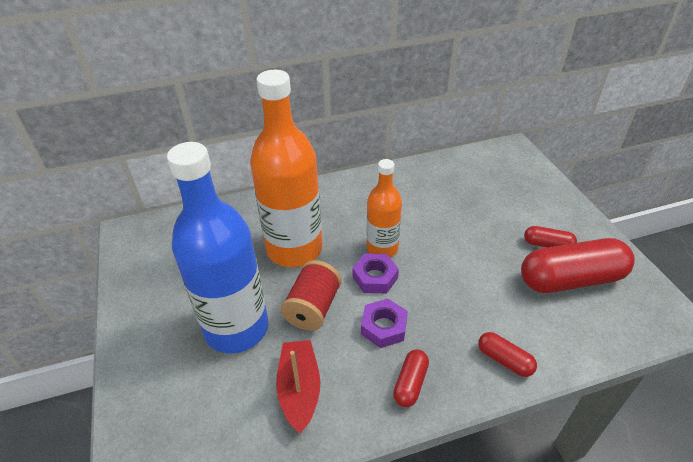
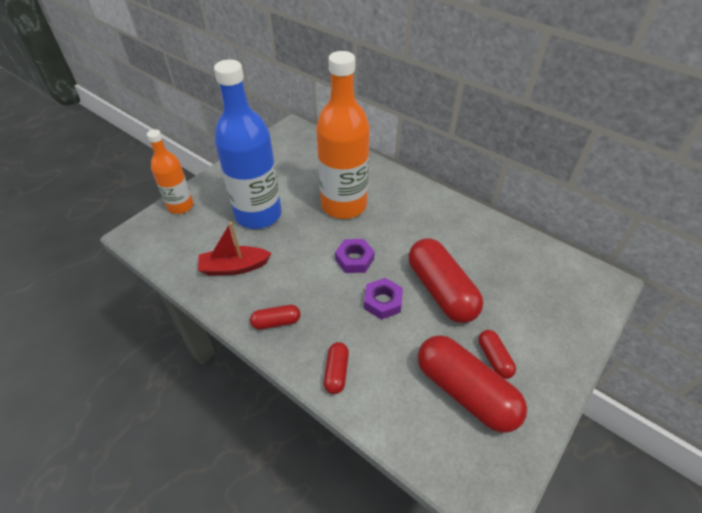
camera: 55 degrees right, 5 degrees up
red boat [276,340,320,433] -> red boat turned 150 degrees counterclockwise [198,222,272,276]
red spool [281,260,342,331] -> none
purple nut [361,299,408,348] -> purple nut moved to [364,278,403,320]
orange bottle [367,159,402,257] -> orange bottle moved to [147,129,194,214]
none -> red capsule [409,238,483,323]

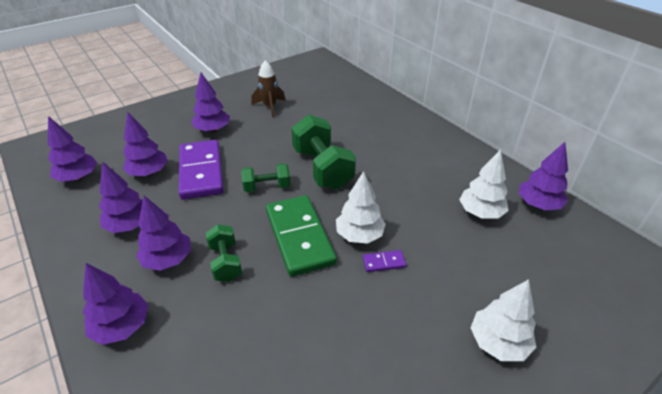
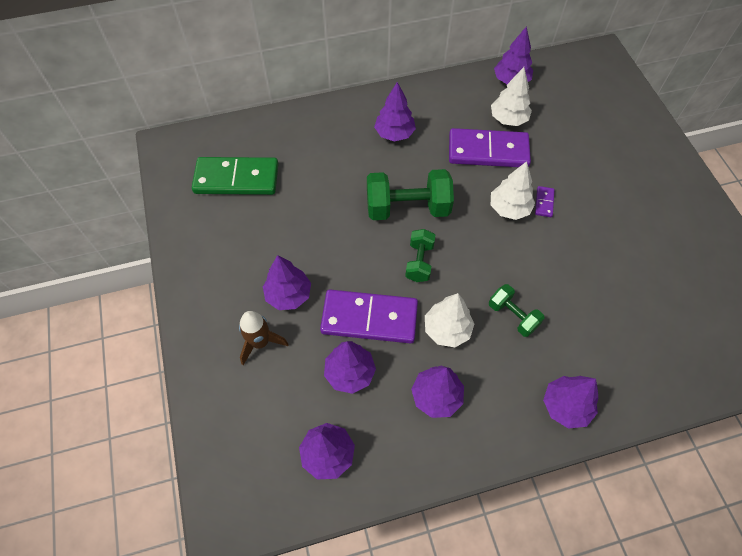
camera: 70 degrees left, 20 degrees up
purple tree [136,195,191,271] -> purple tree moved to [374,82,416,142]
green dumbbell [206,224,242,282] -> green dumbbell turned 45 degrees clockwise [489,284,545,337]
brown rocket [251,60,285,118] -> brown rocket moved to [239,311,289,365]
green domino [266,195,337,277] -> green domino moved to [192,157,278,195]
white tree [471,279,536,361] -> white tree moved to [425,293,474,347]
none -> purple domino [449,128,531,167]

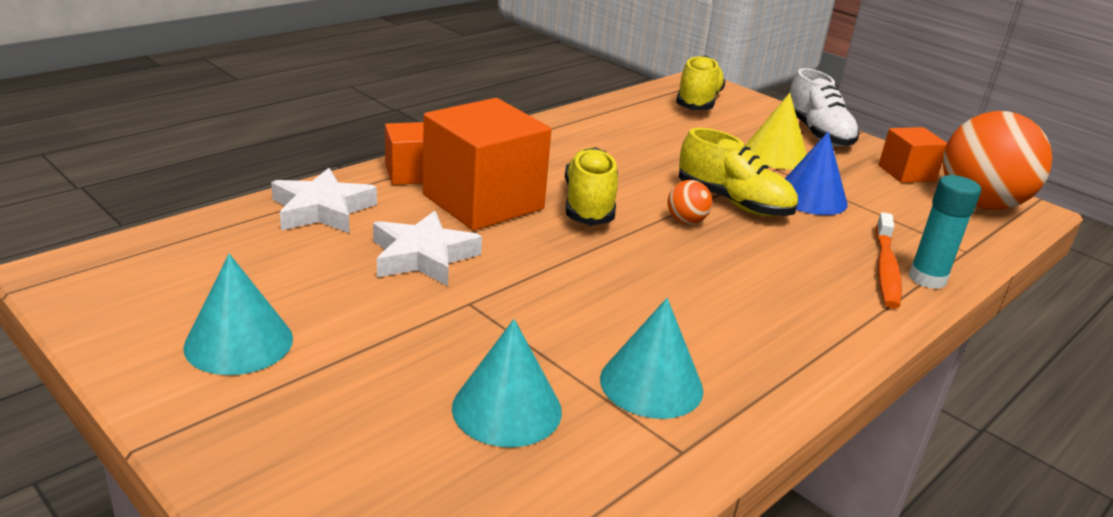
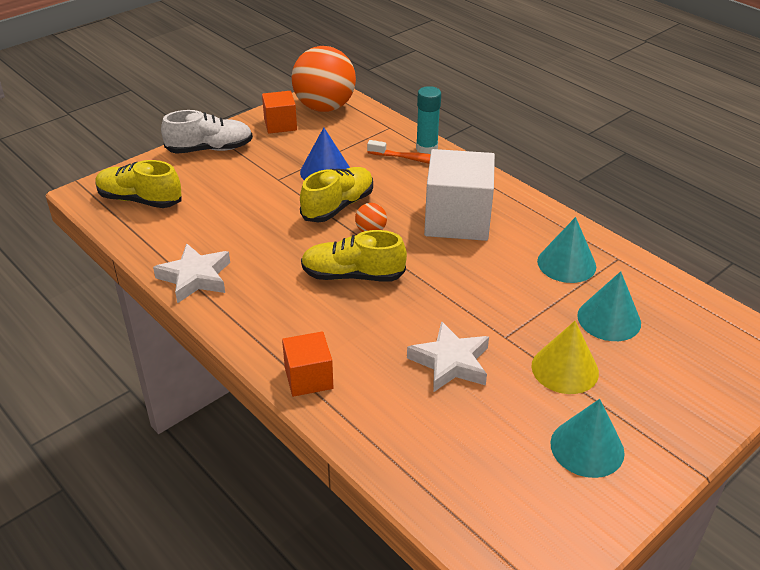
camera: 85 degrees left, 10 degrees up
white star [271,168,377,233] -> white star moved to [153,243,230,303]
orange cube [423,98,551,231] -> none
yellow cone [745,93,807,170] -> yellow cone moved to [531,321,599,394]
none -> white cube [424,149,495,241]

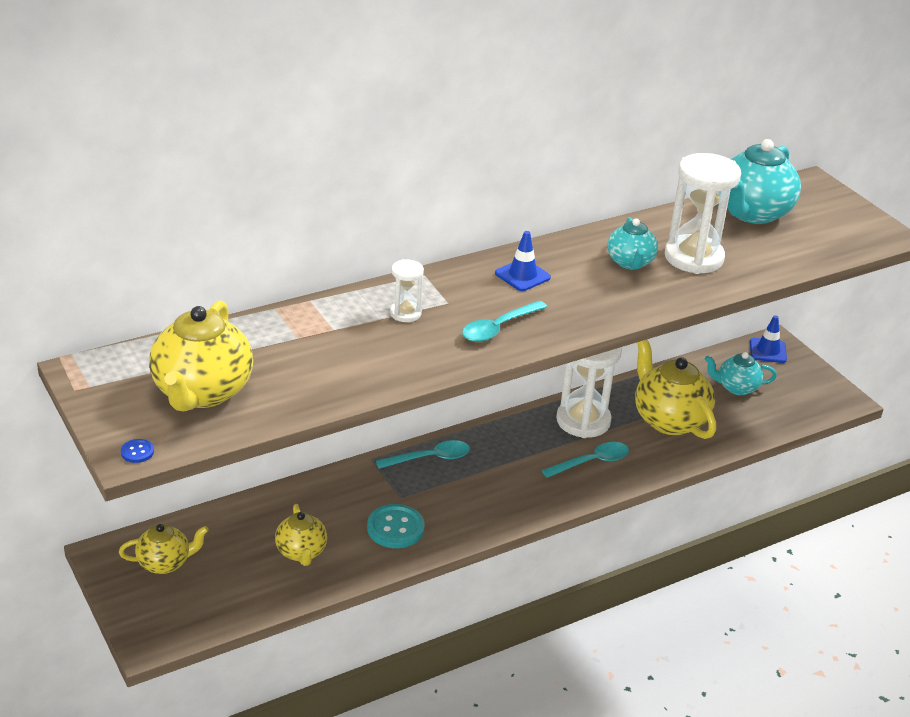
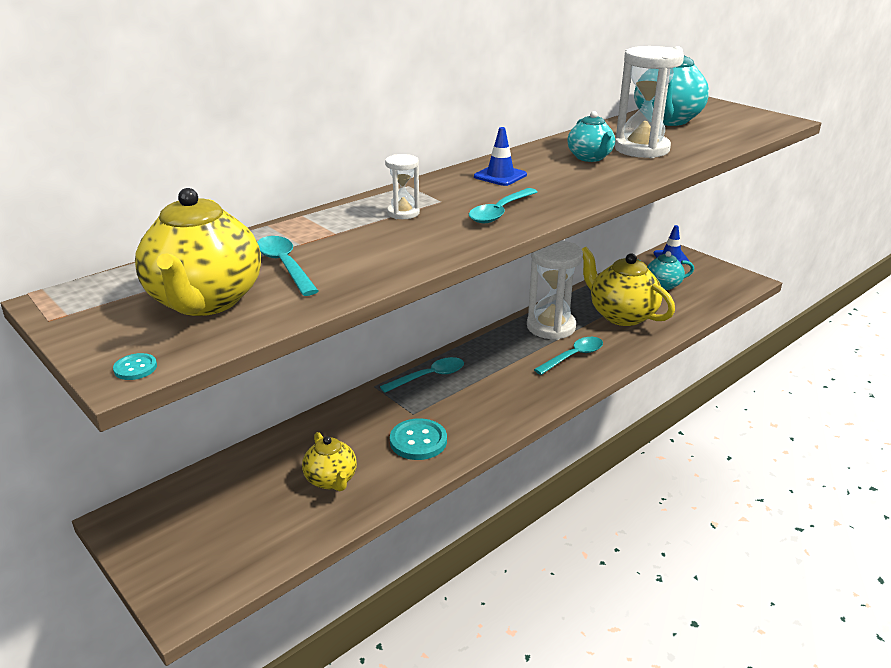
camera: 10 degrees left, 5 degrees down
yellow teapot [119,524,209,574] -> none
blue button [121,439,154,463] -> turquoise button [113,353,157,380]
none -> turquoise spoon [257,236,318,296]

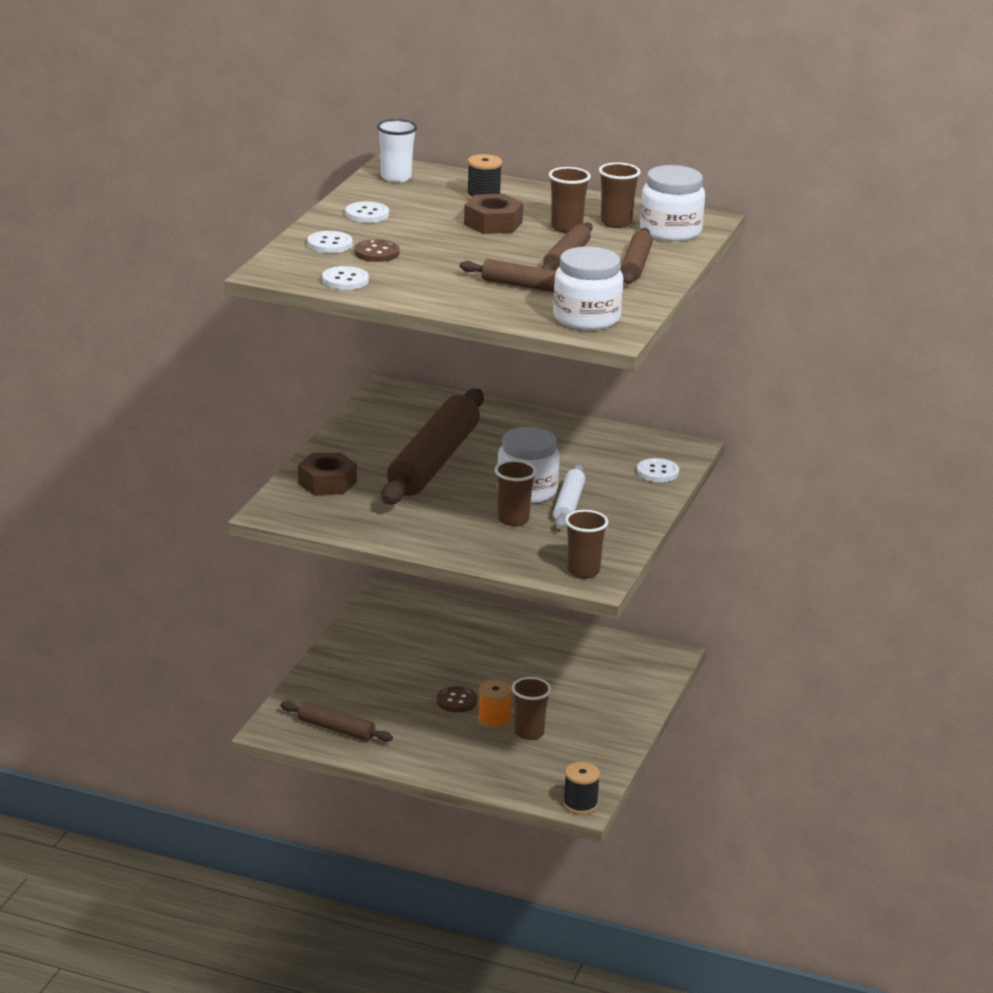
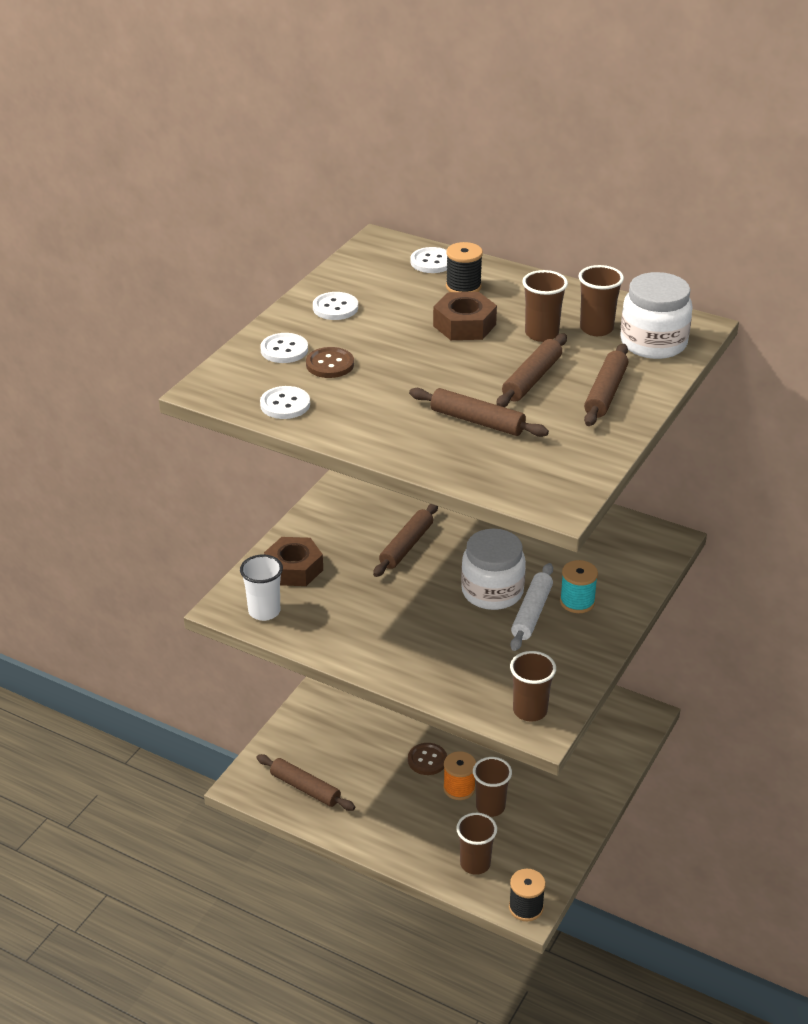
camera: 10 degrees right, 10 degrees up
white cup [377,119,417,182] -> white cup moved to [240,554,283,621]
brown rolling pin [381,388,484,504] -> brown rolling pin [373,504,438,577], size x0.49
brown cup [495,460,537,526] -> brown cup moved to [456,813,497,875]
white jar [553,247,623,330] -> none
white button [637,458,679,482] -> white button moved to [410,247,447,273]
none -> turquoise spool [560,560,598,613]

* _PROBLEM DESCRIPTION_
Check each line of the records above, and copy those that hold the word "orange".

* _RESULT FOR THIS EXERCISE_
orange bottle [367,159,402,257] -> orange bottle moved to [147,129,194,214]
orange cube [423,98,551,231] -> none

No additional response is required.